Lines in the listing below that contain the string "cone" are to be found and copied.
*** Opening of COLLECTED MATERIAL ***
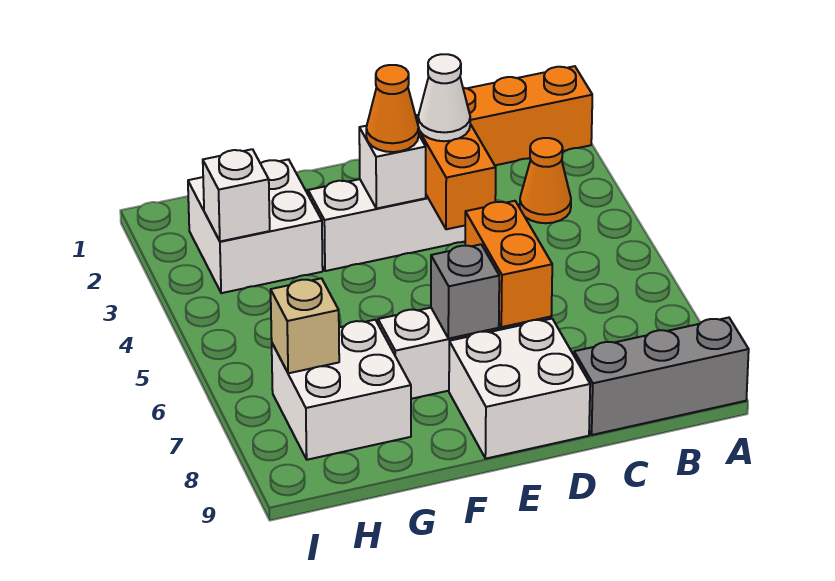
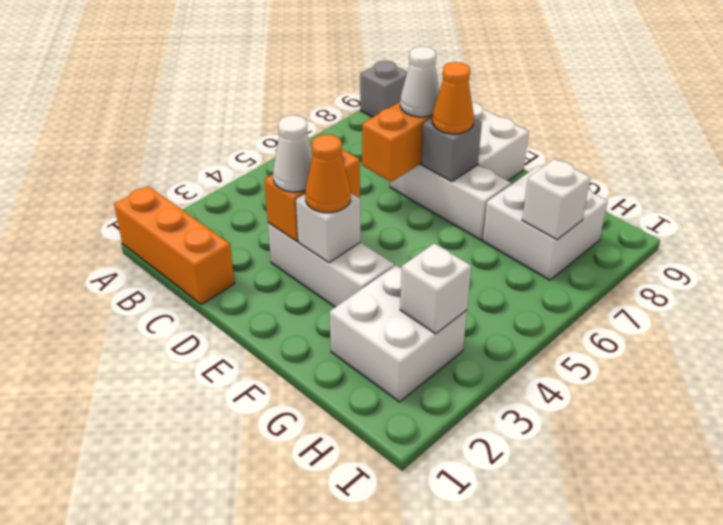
grey brick A9:C9 level 1 -> grey brick A9 level 1
orange cone B3 level 1 -> orange cone E7 level 3
none -> white cone D7 level 3
tan brick H7 level 2 -> white brick H7 level 2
*** Close of COLLECTED MATERIAL ***
RESULT FOR THIS EXERCISE:
orange cone B3 level 1 -> orange cone E7 level 3
none -> white cone D7 level 3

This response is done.